The answer should hold every line of the listing, unchanged and free of images.

## The input
....

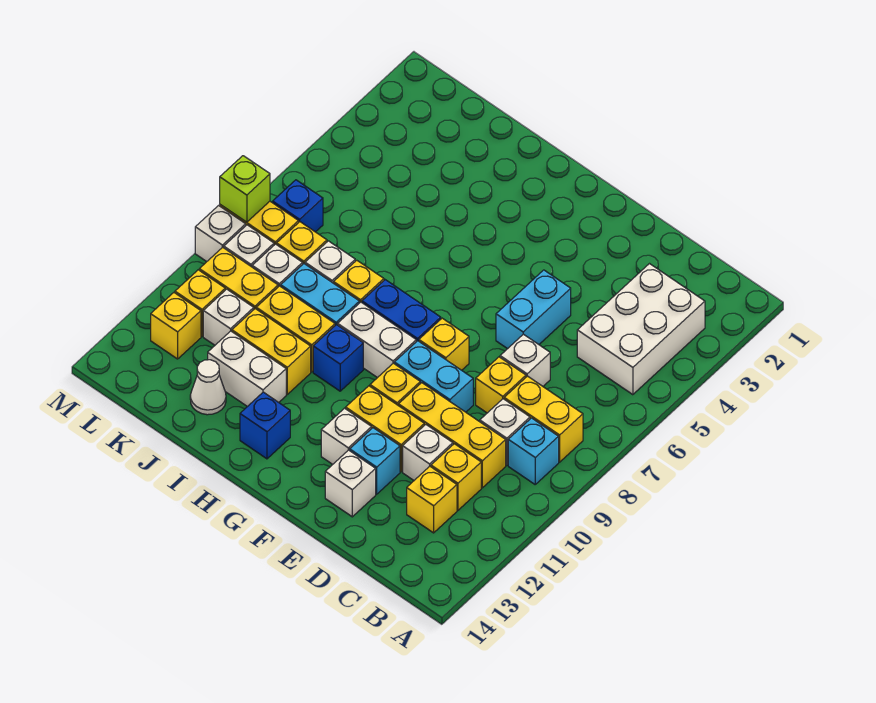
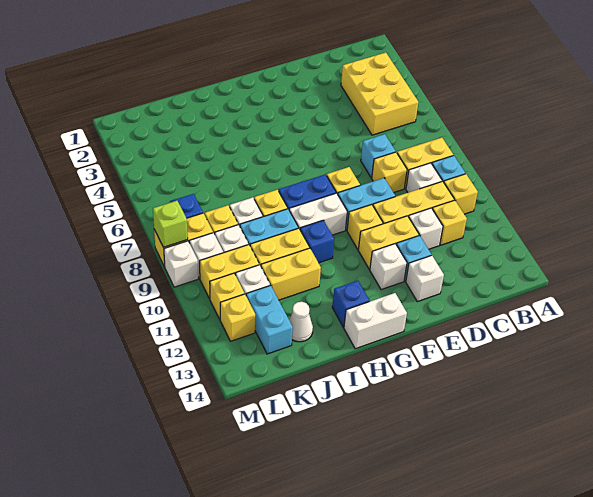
white brick B3:C5 level 1 -> yellow brick B3:C5 level 1
yellow brick C12 level 1 -> yellow brick B10 level 1
white brick D7 level 1 -> cyan brick D7 level 1
cyan brick E5:E6 level 1 -> cyan brick K12:K13 level 1
white brick I12:J12 level 1 -> white brick G14:H14 level 1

....

## Solved exercise
white brick B3:C5 level 1 -> yellow brick B3:C5 level 1
yellow brick C12 level 1 -> yellow brick B10 level 1
white brick D7 level 1 -> cyan brick D7 level 1
cyan brick E5:E6 level 1 -> cyan brick K12:K13 level 1
white brick I12:J12 level 1 -> white brick G14:H14 level 1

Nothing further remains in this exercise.